## Colored shape movement records
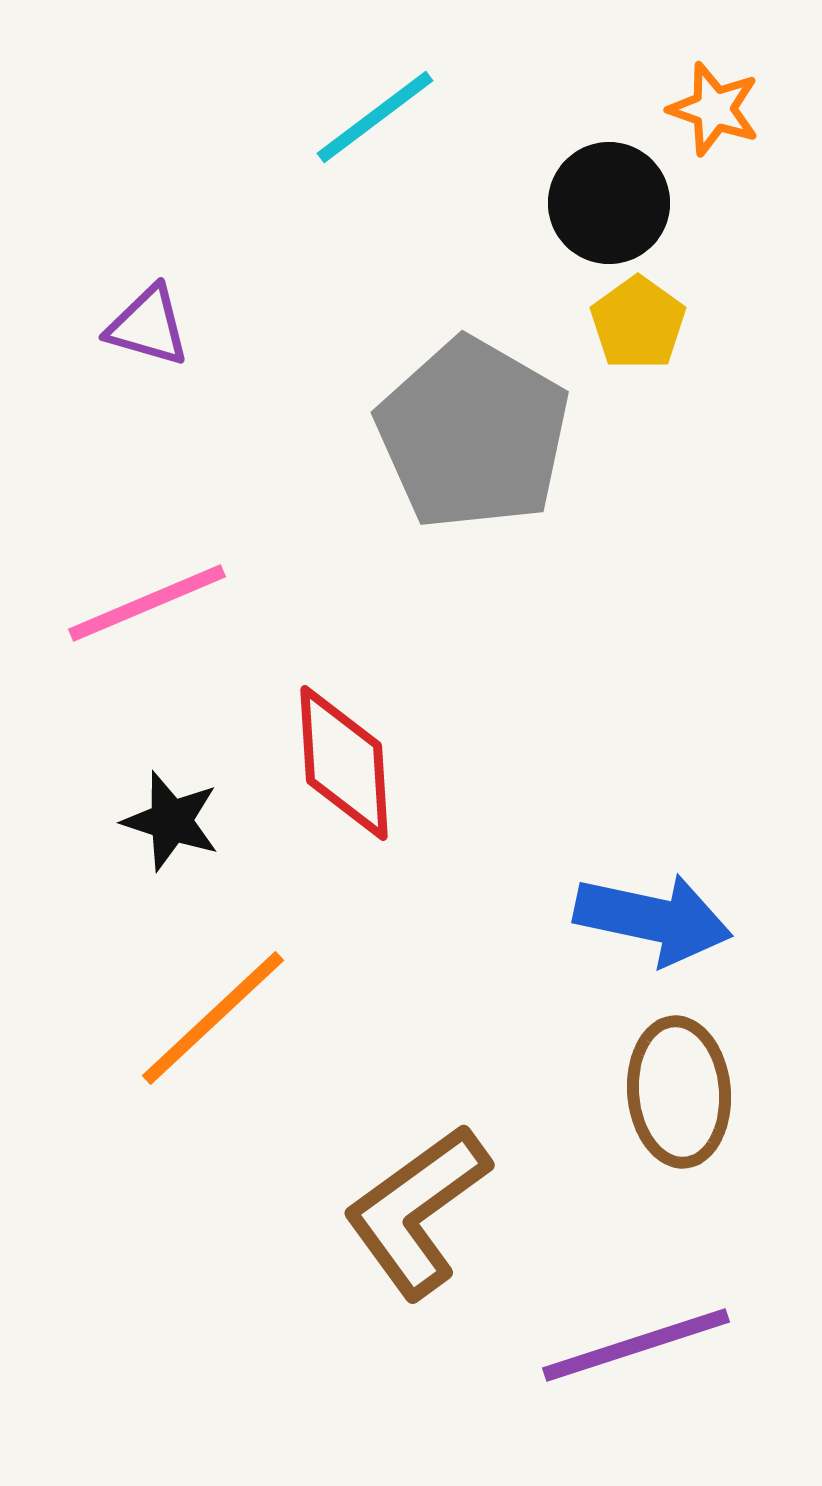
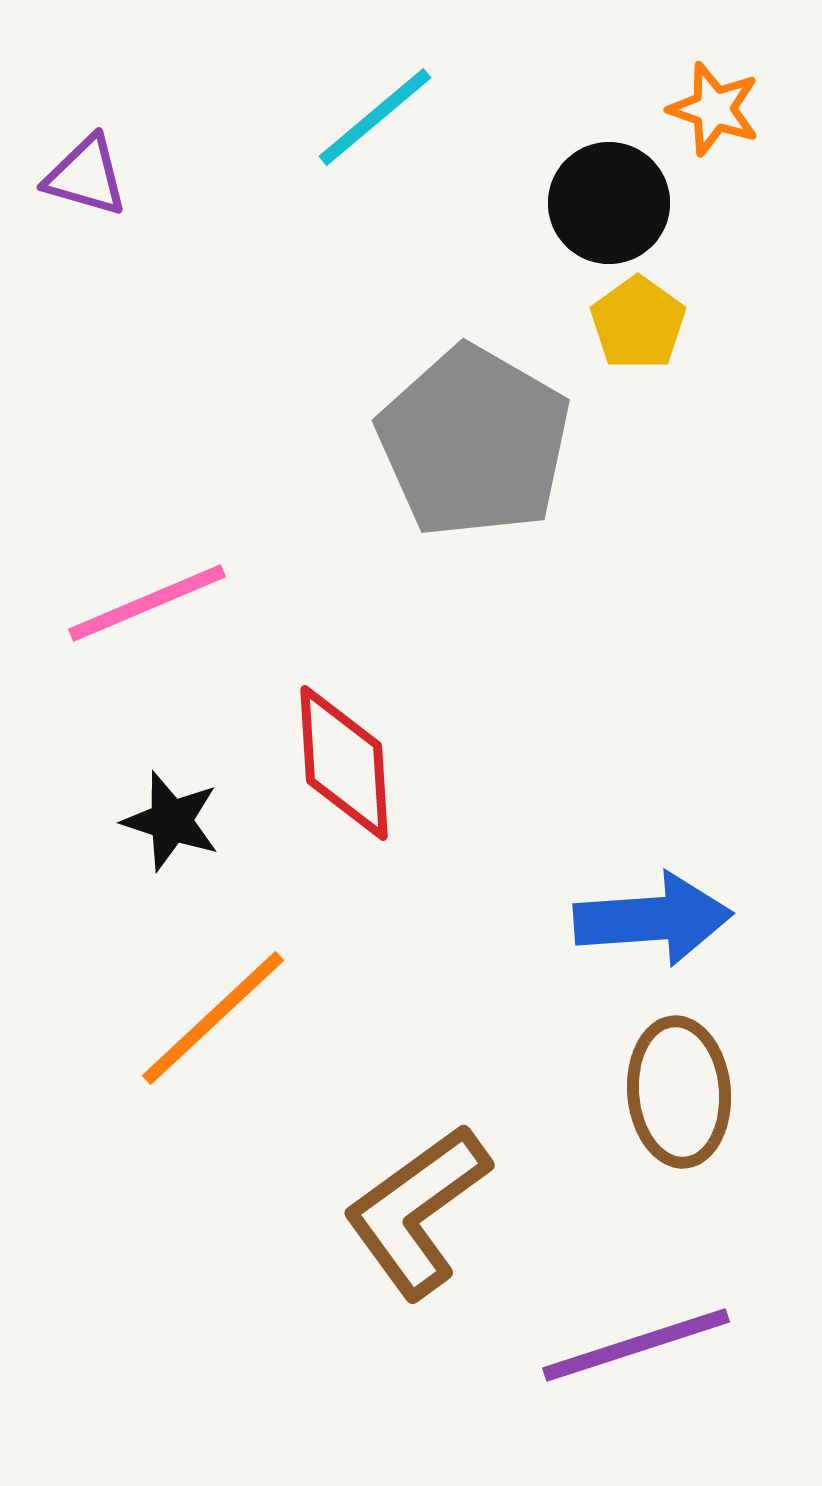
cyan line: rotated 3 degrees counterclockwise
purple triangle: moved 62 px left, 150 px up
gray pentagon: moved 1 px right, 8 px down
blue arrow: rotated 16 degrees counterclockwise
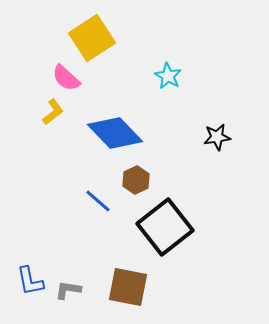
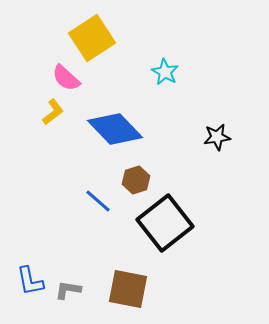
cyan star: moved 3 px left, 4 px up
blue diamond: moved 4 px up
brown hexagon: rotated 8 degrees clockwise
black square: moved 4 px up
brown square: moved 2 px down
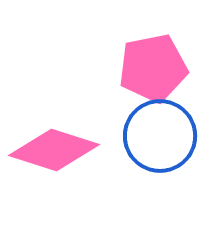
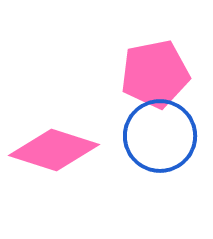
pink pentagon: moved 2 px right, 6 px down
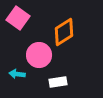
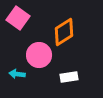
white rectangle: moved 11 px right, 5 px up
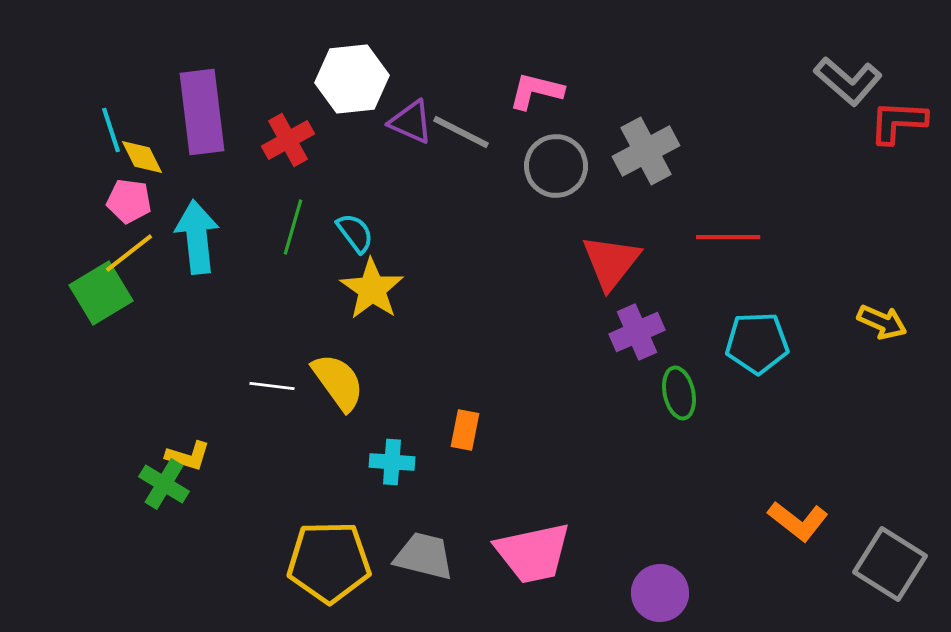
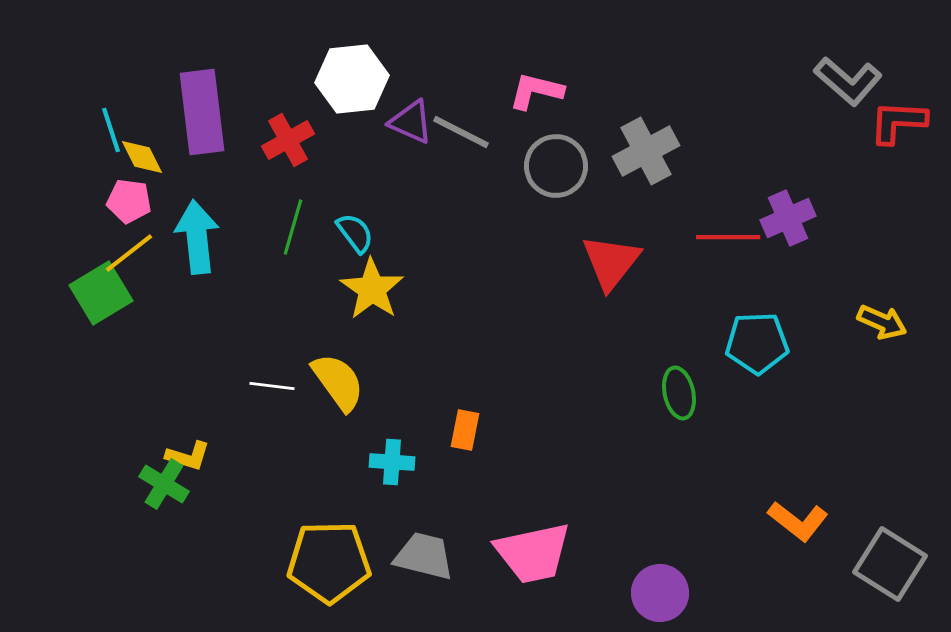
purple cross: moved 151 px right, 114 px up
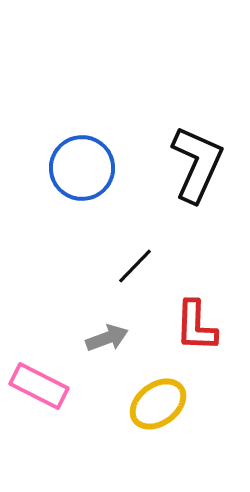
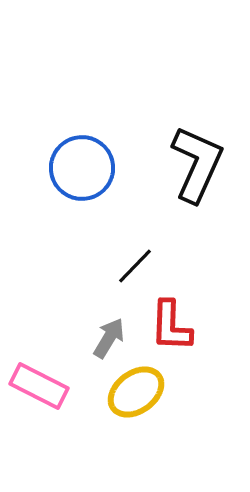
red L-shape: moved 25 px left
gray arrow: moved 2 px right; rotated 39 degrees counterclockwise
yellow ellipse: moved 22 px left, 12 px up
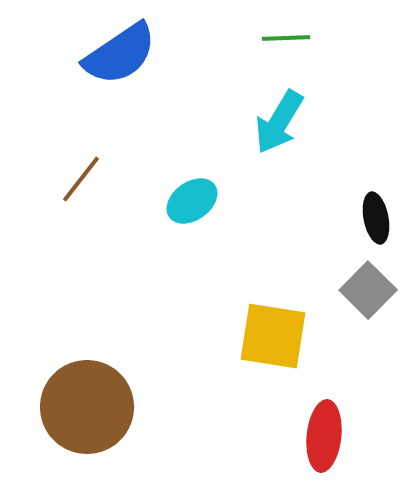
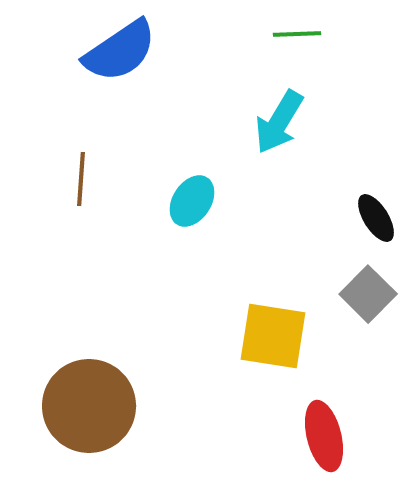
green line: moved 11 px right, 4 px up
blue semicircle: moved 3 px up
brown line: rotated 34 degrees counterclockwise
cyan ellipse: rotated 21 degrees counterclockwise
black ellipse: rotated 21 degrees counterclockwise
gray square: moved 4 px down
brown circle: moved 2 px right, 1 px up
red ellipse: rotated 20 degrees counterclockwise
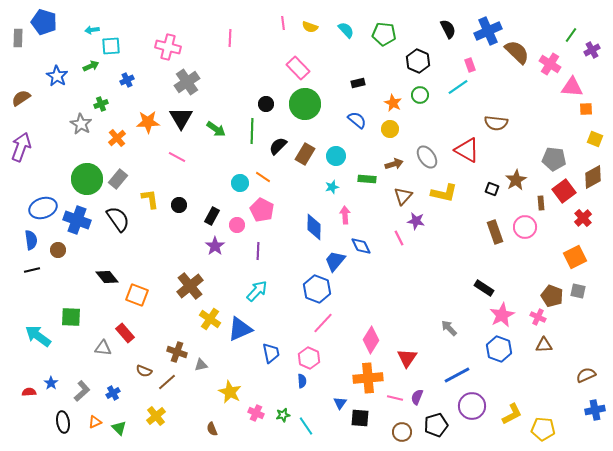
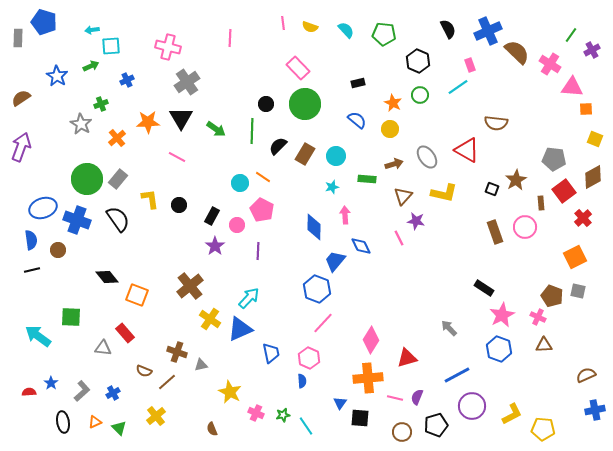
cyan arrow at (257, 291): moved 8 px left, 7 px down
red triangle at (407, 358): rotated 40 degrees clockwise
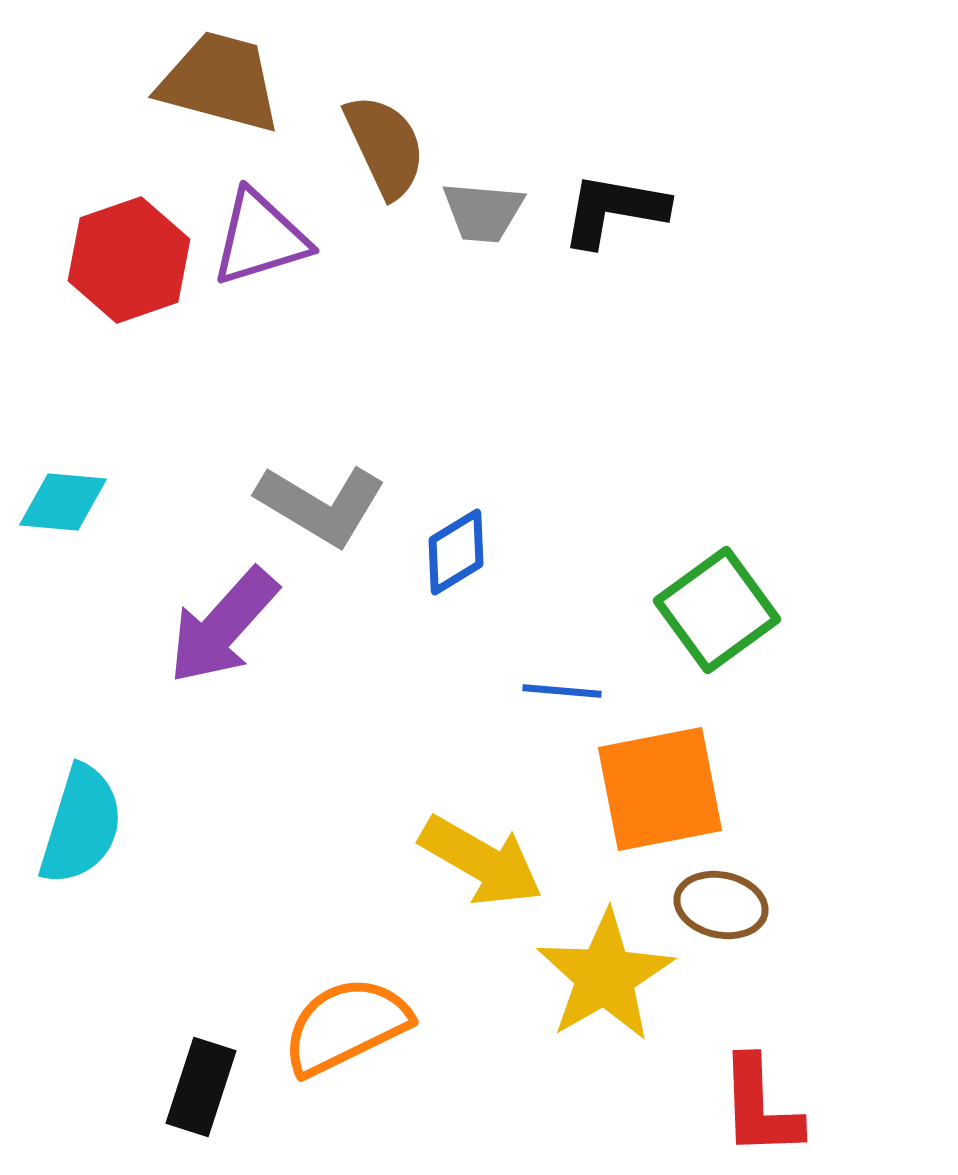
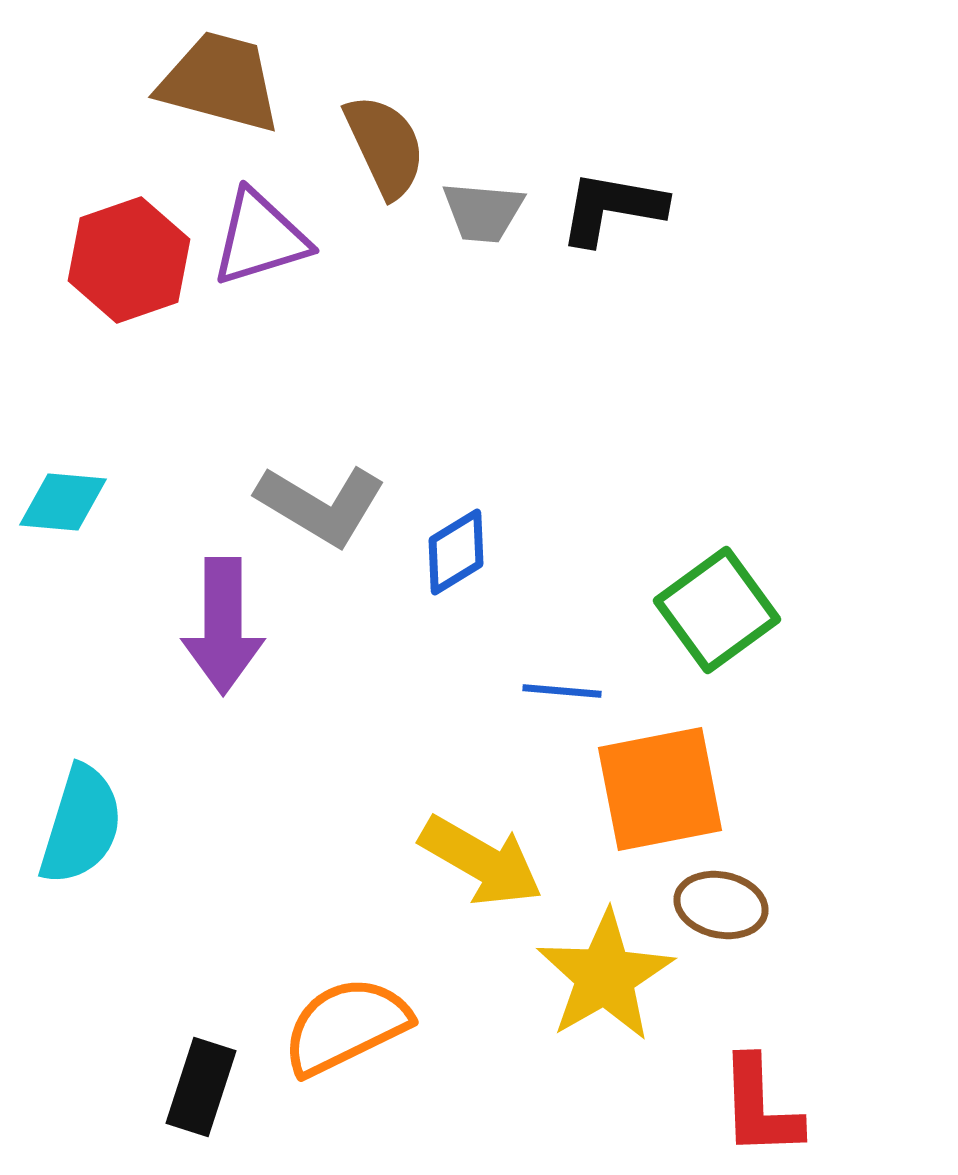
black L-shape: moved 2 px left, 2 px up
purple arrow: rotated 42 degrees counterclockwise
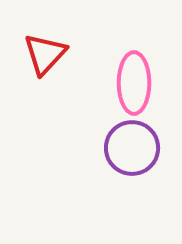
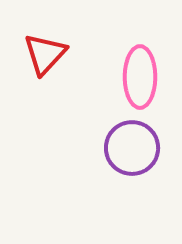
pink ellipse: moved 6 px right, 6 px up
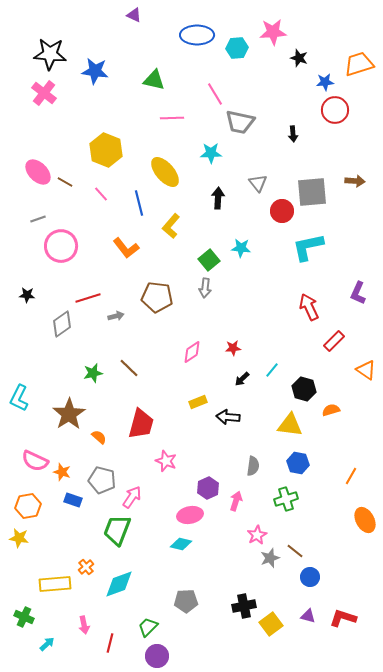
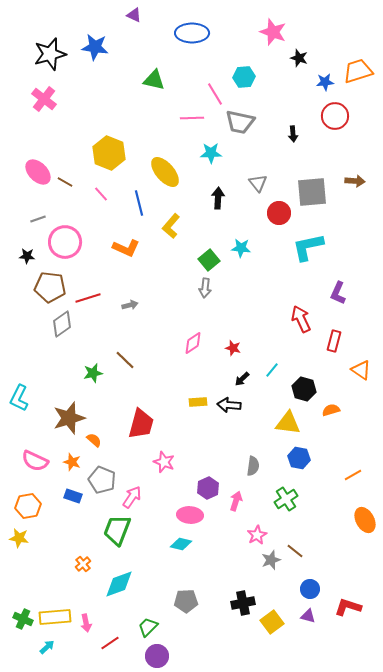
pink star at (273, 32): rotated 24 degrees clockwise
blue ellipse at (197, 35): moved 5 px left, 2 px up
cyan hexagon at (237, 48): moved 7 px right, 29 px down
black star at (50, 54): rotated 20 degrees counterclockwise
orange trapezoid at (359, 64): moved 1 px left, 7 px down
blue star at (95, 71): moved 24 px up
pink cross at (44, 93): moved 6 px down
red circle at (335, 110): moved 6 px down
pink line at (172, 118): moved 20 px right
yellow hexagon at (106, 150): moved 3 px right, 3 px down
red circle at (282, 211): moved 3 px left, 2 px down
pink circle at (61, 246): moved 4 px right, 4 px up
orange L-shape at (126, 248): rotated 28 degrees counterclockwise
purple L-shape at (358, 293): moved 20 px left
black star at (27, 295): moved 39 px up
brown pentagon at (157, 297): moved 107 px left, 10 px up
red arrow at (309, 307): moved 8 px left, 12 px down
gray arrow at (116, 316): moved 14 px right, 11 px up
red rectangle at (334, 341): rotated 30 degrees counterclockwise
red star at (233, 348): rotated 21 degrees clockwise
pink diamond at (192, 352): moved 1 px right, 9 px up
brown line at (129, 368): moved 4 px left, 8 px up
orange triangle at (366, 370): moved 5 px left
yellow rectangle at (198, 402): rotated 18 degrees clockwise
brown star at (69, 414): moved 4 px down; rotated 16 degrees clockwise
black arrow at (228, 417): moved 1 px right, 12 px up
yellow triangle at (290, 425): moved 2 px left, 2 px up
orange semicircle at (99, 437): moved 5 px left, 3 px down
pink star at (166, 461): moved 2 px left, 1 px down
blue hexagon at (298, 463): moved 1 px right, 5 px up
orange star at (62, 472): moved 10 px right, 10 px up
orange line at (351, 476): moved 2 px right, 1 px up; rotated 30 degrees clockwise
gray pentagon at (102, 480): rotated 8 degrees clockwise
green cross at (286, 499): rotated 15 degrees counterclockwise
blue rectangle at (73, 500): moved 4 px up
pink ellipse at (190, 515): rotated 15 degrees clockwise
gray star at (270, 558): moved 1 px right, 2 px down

## Task brief
Look above for the line with "blue diamond: moved 4 px up" and the line with "pink ellipse: moved 6 px right, 6 px up", then restate exactly those two lines and all lines between them, with no pictures.

## Completed exercise
blue diamond: moved 4 px up
brown hexagon: rotated 8 degrees clockwise
black square: moved 4 px up
brown square: moved 2 px down
pink pentagon: moved 2 px right, 6 px down
white rectangle: moved 11 px right, 5 px up
purple cross: moved 151 px right, 114 px up
red L-shape: moved 25 px left
gray arrow: moved 2 px right; rotated 39 degrees counterclockwise
yellow ellipse: moved 22 px left, 12 px up
green line: moved 11 px right, 4 px up
blue semicircle: moved 3 px up
brown line: rotated 34 degrees counterclockwise
cyan ellipse: rotated 21 degrees counterclockwise
black ellipse: rotated 21 degrees counterclockwise
gray square: moved 4 px down
brown circle: moved 2 px right, 1 px up
red ellipse: rotated 20 degrees counterclockwise
cyan arrow at (257, 291): moved 8 px left, 7 px down
red triangle at (407, 358): rotated 40 degrees clockwise
black L-shape: moved 2 px left, 2 px up
purple arrow: rotated 42 degrees counterclockwise
pink ellipse: moved 6 px right, 6 px up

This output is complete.